### YOUR GOAL
Locate, in the data below, the line that contains "change=rotated; old=russet sailboat;" and the line that contains "change=gone; old=crimson play"; reproduce exactly those two lines and every line between them, nothing more.
===== GIVEN ENTRIES =====
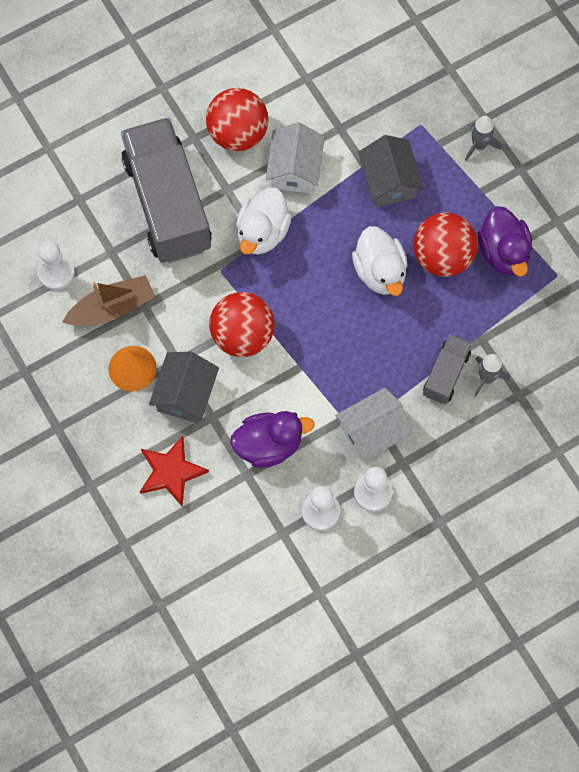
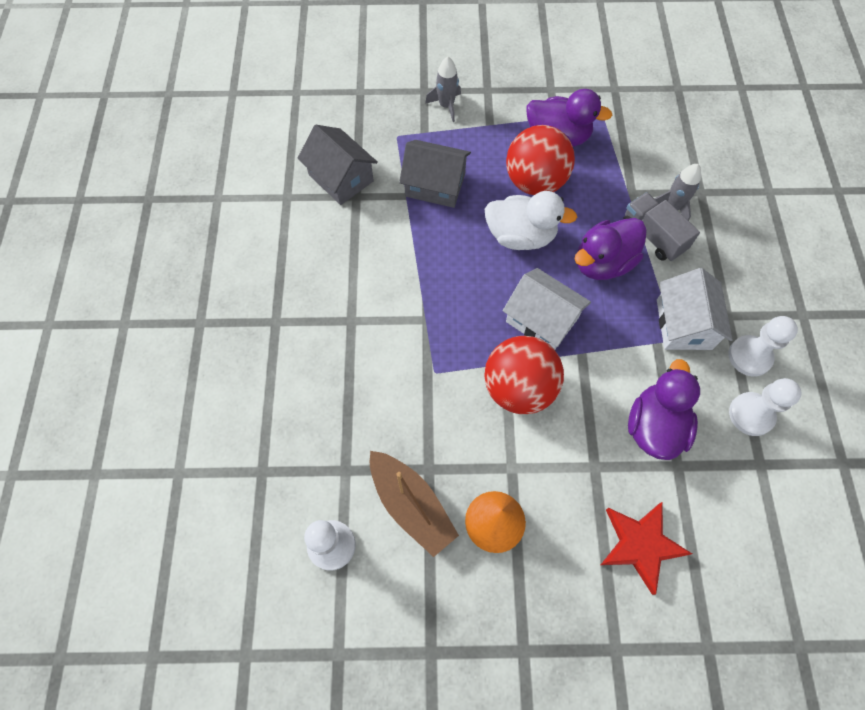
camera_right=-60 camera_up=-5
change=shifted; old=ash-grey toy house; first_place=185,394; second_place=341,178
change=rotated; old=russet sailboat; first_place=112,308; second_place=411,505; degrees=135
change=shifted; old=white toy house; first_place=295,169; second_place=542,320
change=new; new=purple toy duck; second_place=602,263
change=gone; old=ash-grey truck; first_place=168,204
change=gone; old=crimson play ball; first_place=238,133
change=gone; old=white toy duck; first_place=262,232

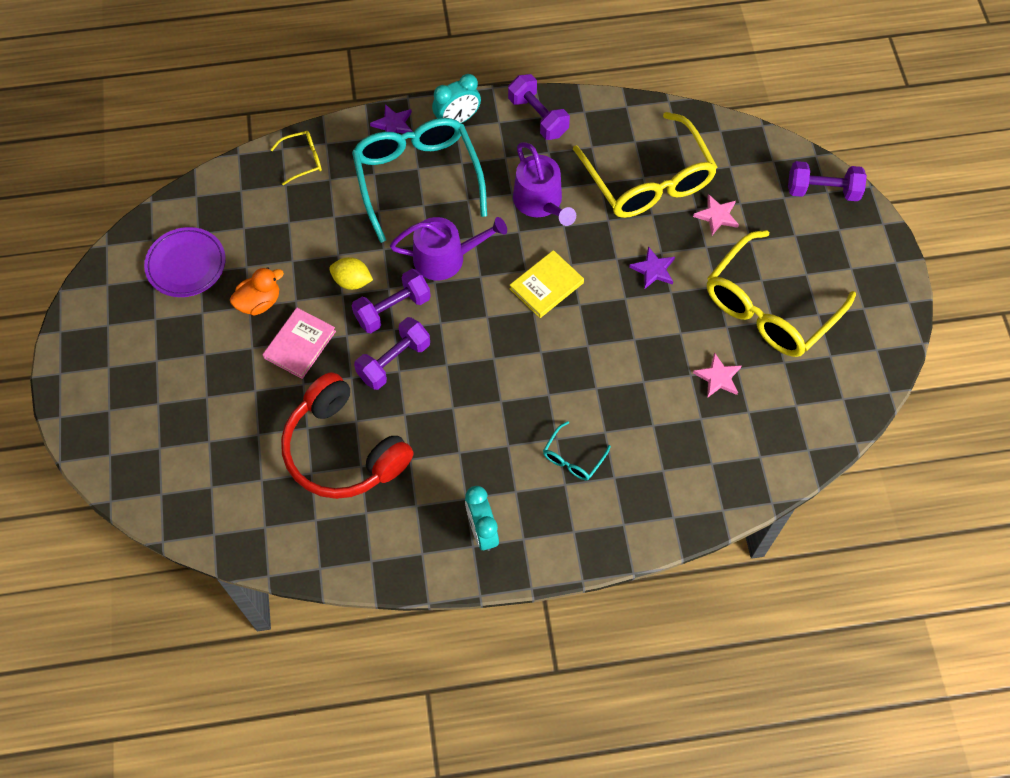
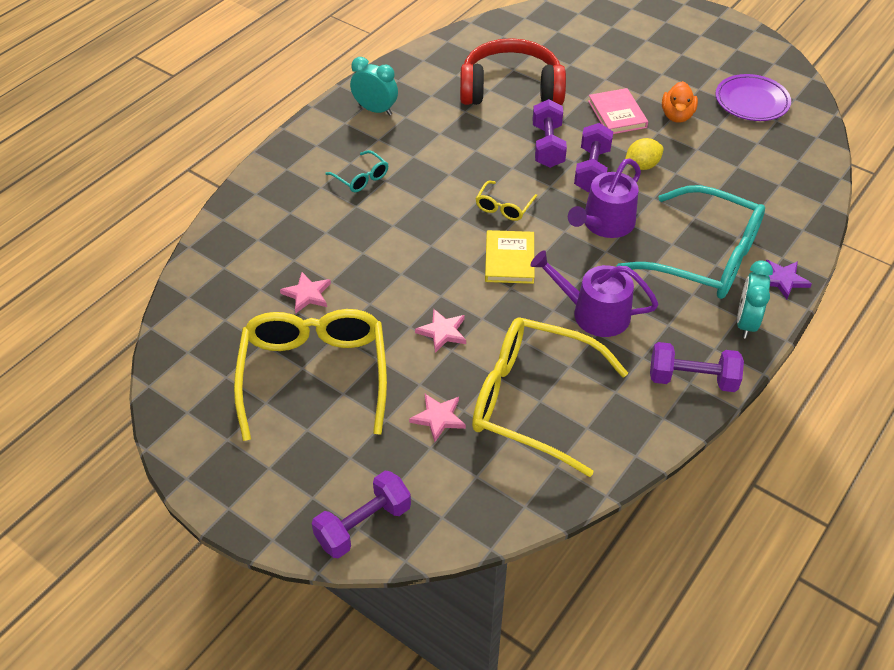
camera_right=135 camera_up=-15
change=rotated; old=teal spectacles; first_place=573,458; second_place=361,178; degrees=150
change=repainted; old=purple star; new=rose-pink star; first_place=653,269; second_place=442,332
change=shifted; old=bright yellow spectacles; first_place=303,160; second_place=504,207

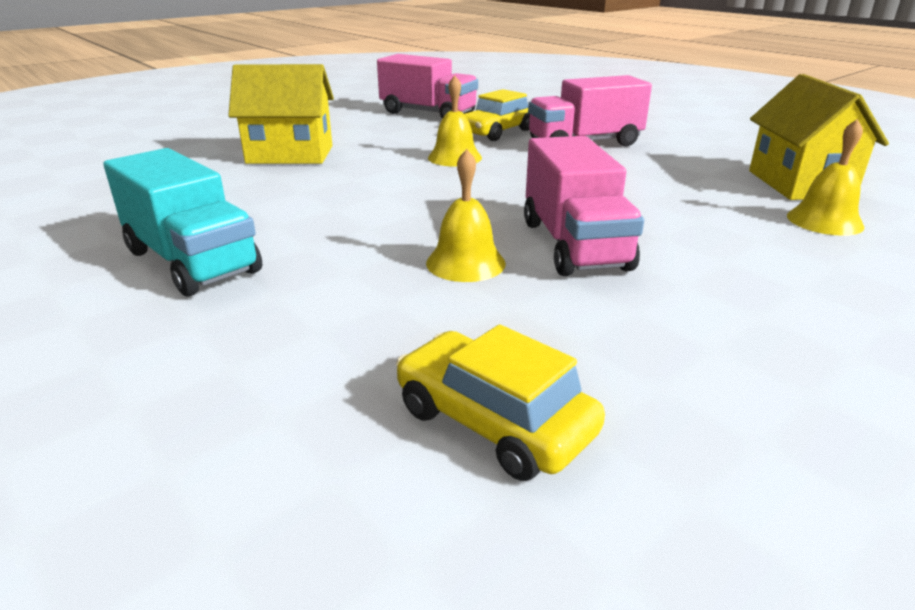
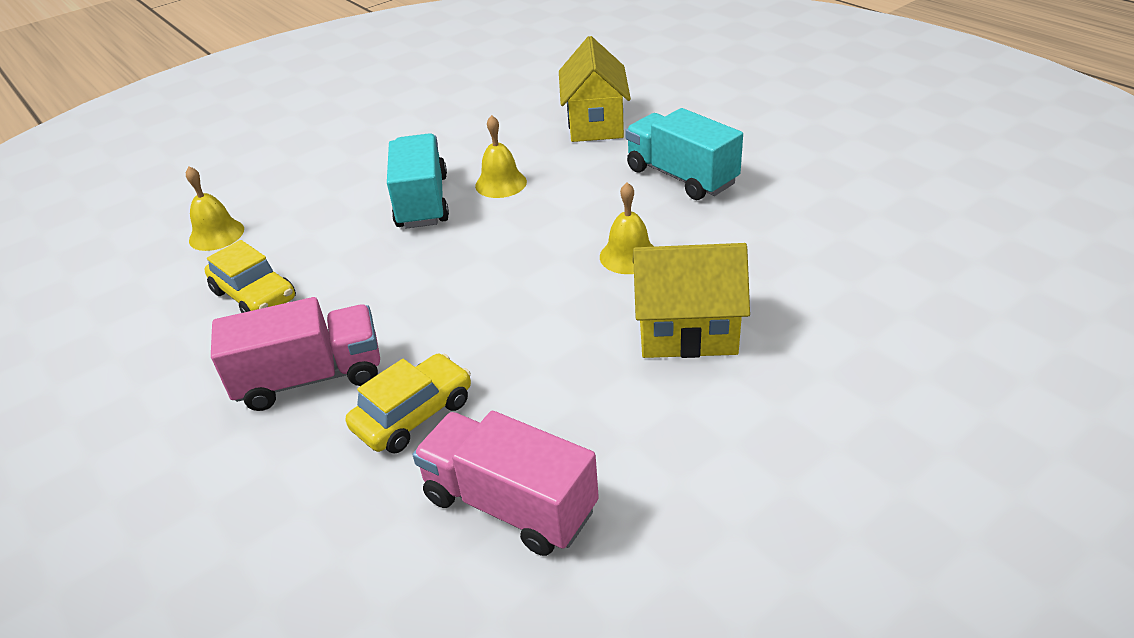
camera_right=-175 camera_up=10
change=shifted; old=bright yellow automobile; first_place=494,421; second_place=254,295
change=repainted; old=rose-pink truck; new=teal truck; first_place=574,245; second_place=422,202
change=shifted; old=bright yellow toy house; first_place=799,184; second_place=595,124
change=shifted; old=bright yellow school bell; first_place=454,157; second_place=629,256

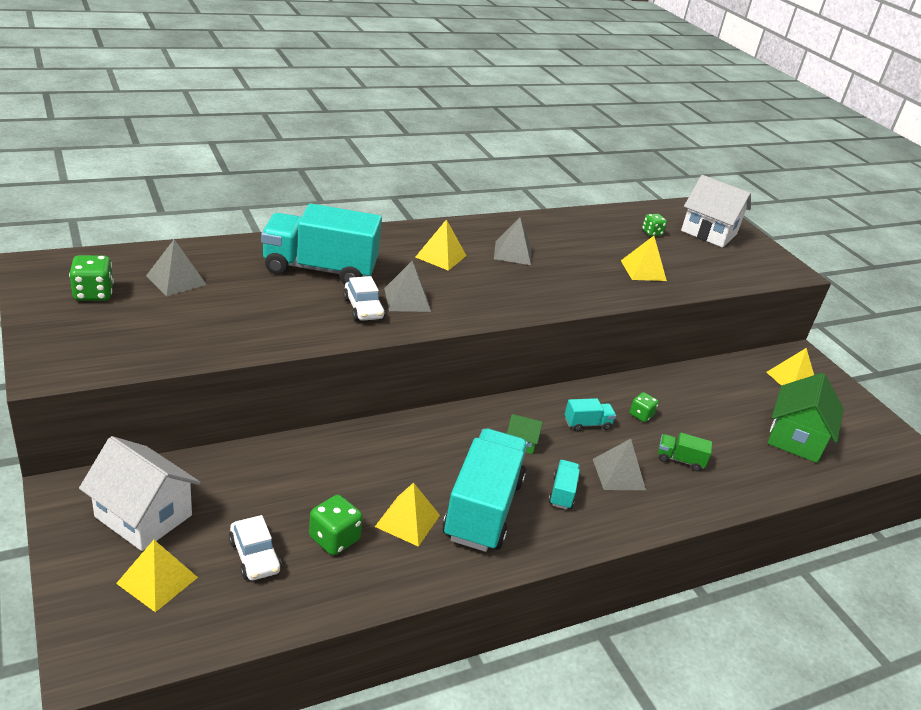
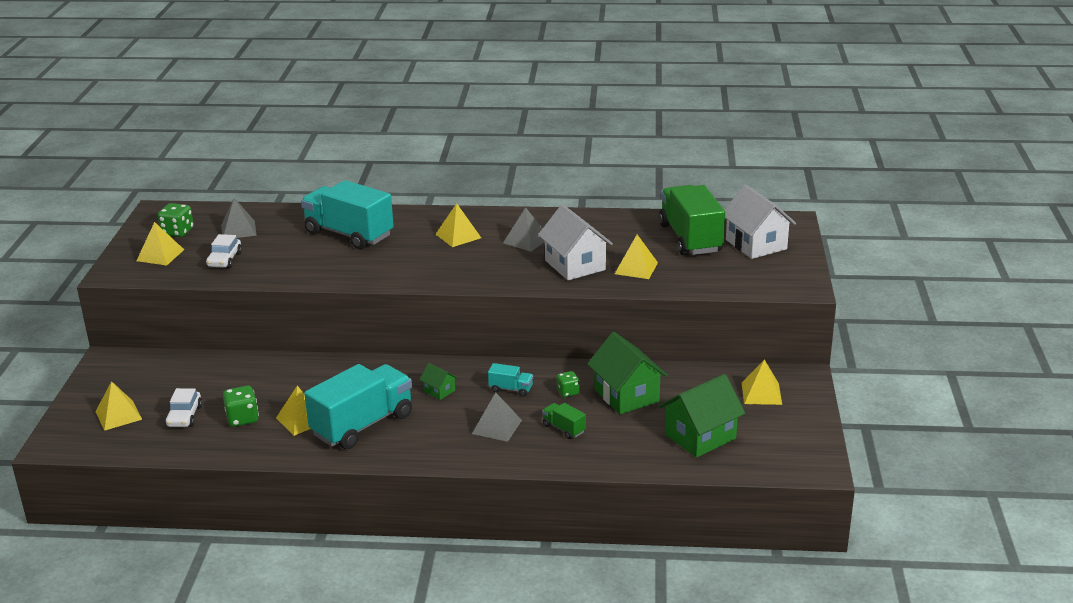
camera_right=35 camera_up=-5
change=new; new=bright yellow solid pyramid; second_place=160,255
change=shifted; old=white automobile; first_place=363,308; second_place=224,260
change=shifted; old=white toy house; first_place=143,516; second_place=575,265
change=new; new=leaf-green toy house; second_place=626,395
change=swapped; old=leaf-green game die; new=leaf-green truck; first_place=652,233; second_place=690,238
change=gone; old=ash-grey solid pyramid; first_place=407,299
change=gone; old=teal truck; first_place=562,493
=====
### ANSWER SECTION
change=rotated; old=russet sailboat; first_place=112,308; second_place=411,505; degrees=135
change=shifted; old=white toy house; first_place=295,169; second_place=542,320
change=new; new=purple toy duck; second_place=602,263
change=gone; old=ash-grey truck; first_place=168,204
change=gone; old=crimson play ball; first_place=238,133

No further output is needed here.